▸ REQUIRED WORK
Whenever the word "none" shows up in a line of the data, copy that line.

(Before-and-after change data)

== Segment start ==

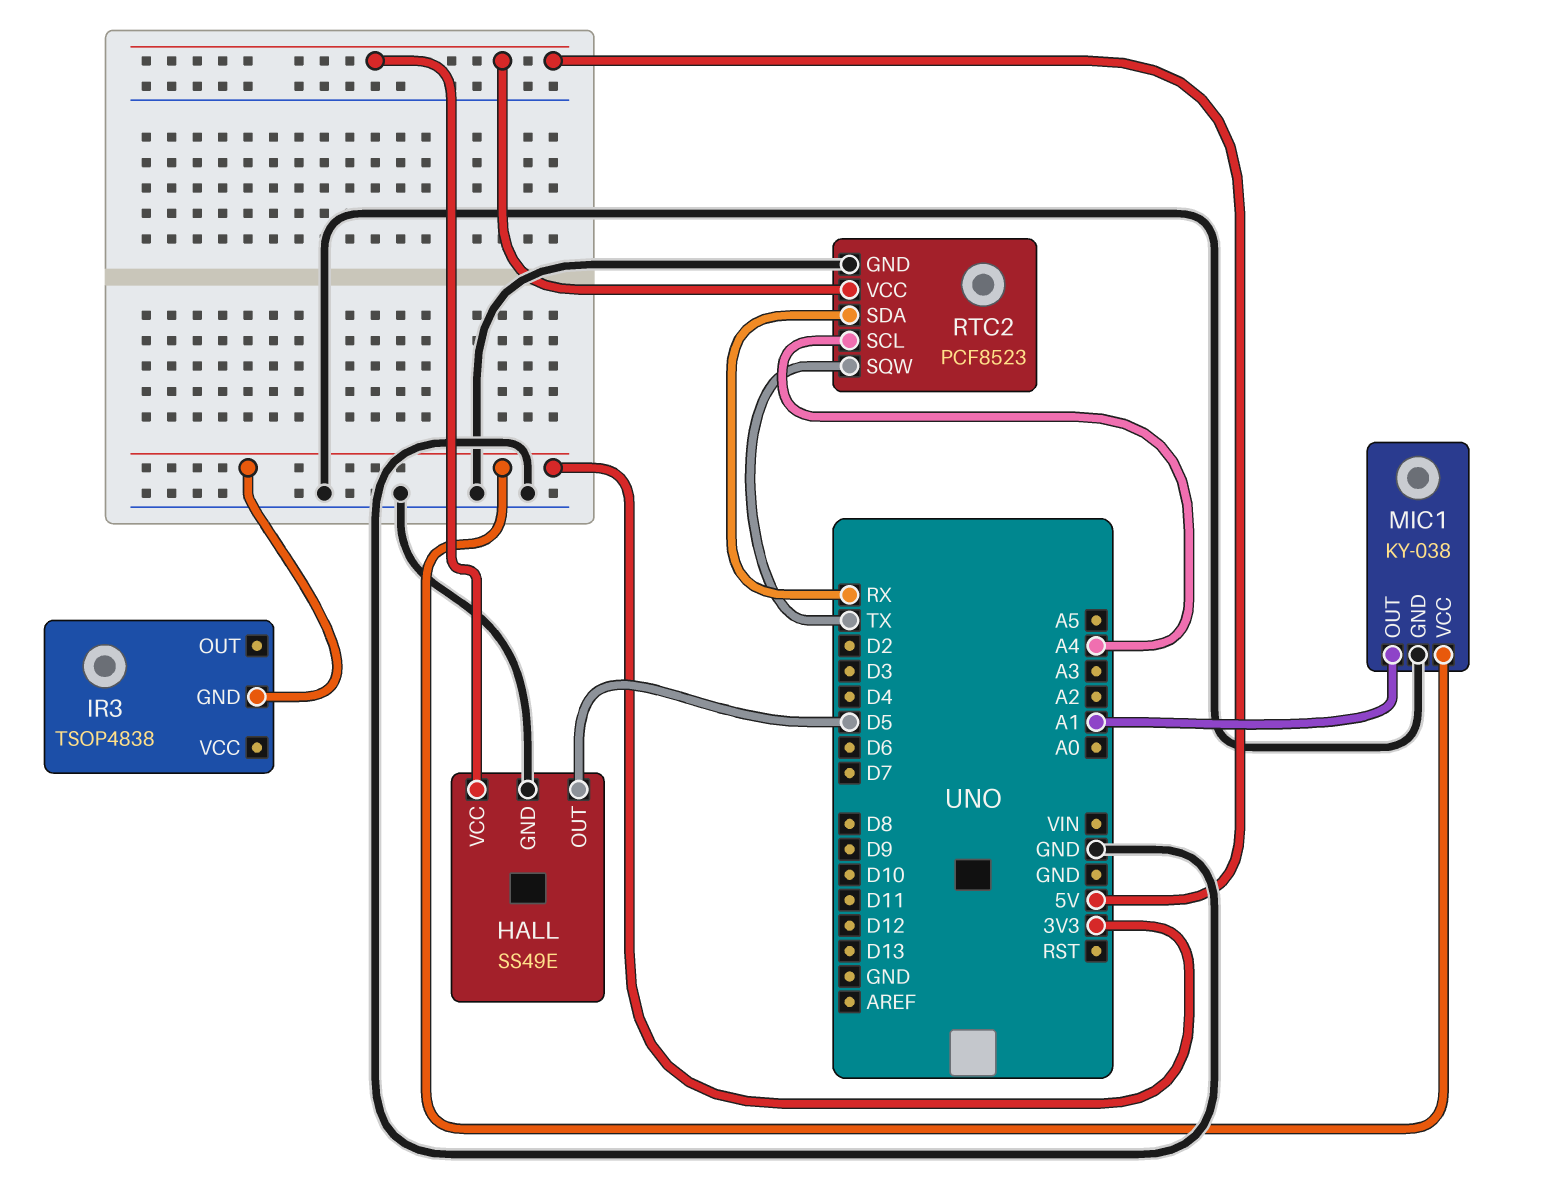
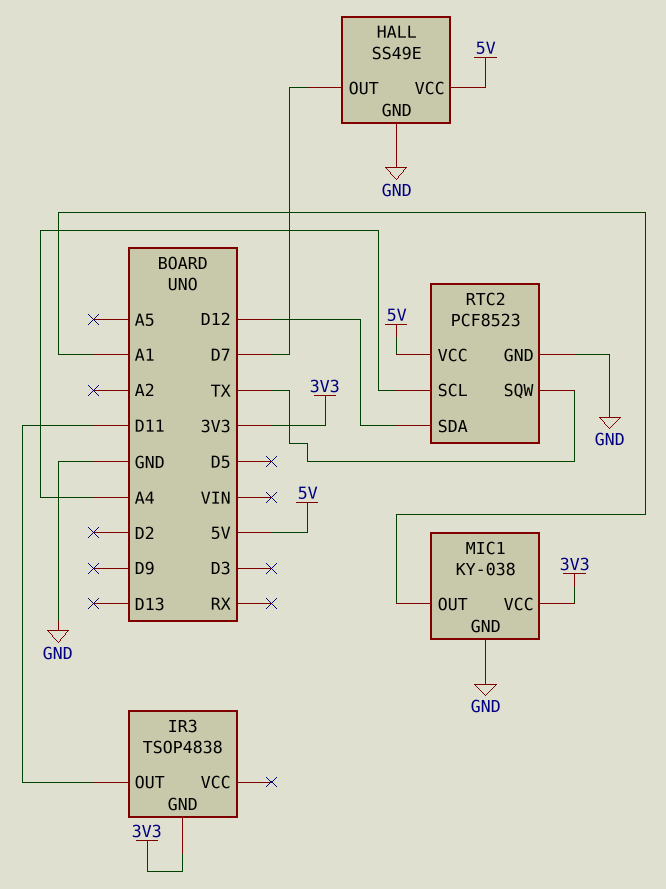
HALL pin OUT: D5 -> D7
IR3 pin OUT: none -> D11
RTC2 pin SDA: RX -> D12

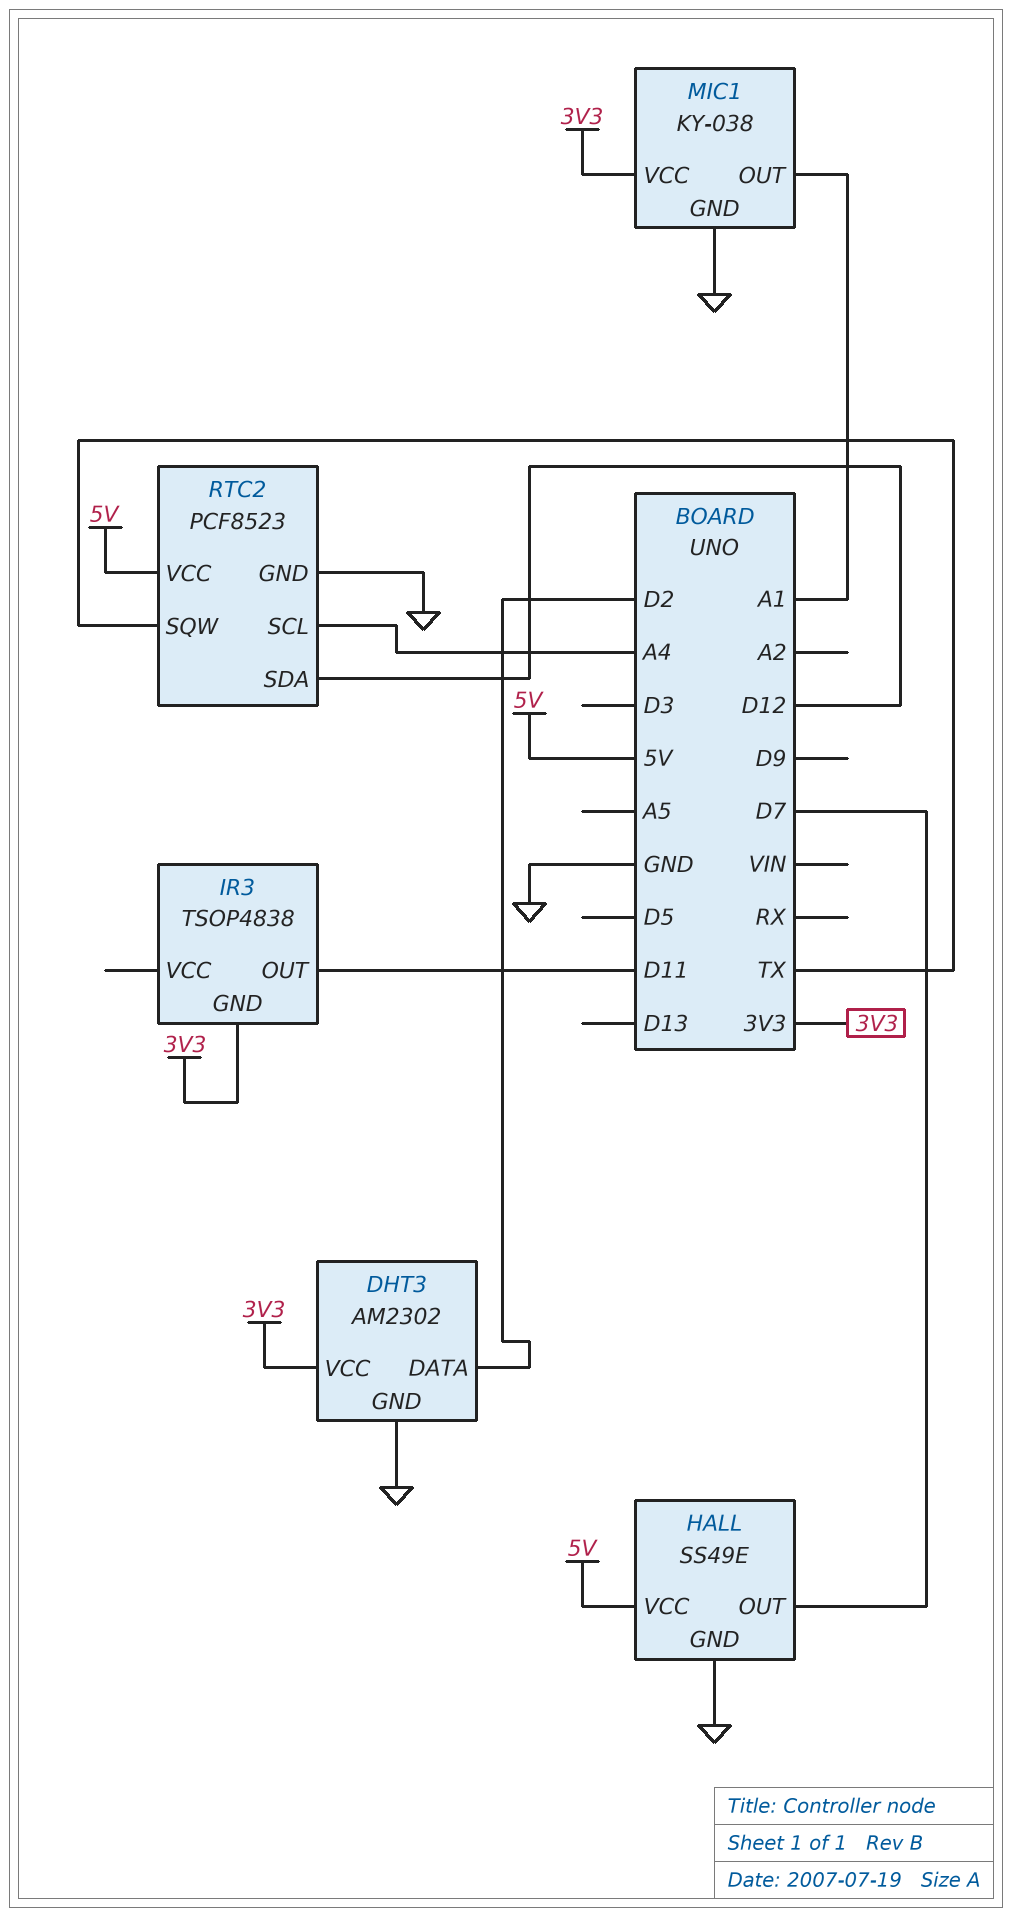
DHT3: none -> AM2302
DHT3 pin DATA: none -> D2
DHT3 pin GND: none -> GND
DHT3 pin VCC: none -> 3V3

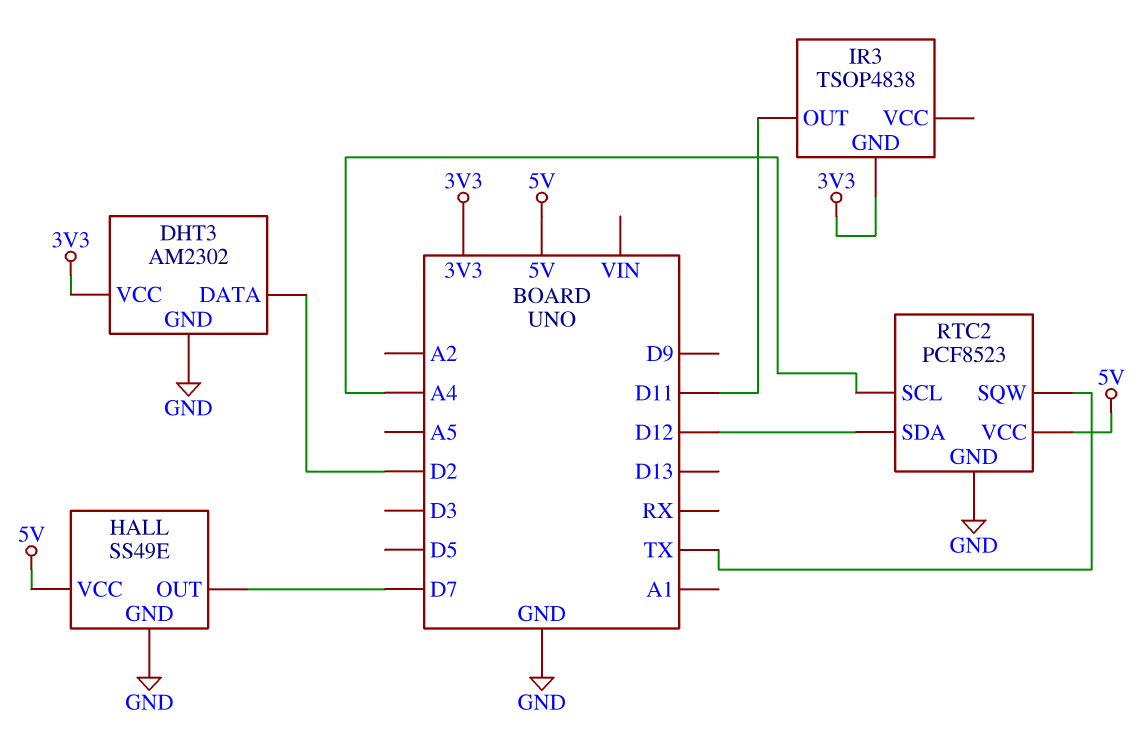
MIC1: KY-038 -> none
MIC1 pin GND: GND -> none
MIC1 pin OUT: A1 -> none
MIC1 pin VCC: 3V3 -> none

== Segment end ==

▸ EXERCISE RESULT
IR3 pin OUT: none -> D11
DHT3: none -> AM2302
DHT3 pin DATA: none -> D2
DHT3 pin GND: none -> GND
DHT3 pin VCC: none -> 3V3
MIC1: KY-038 -> none
MIC1 pin GND: GND -> none
MIC1 pin OUT: A1 -> none
MIC1 pin VCC: 3V3 -> none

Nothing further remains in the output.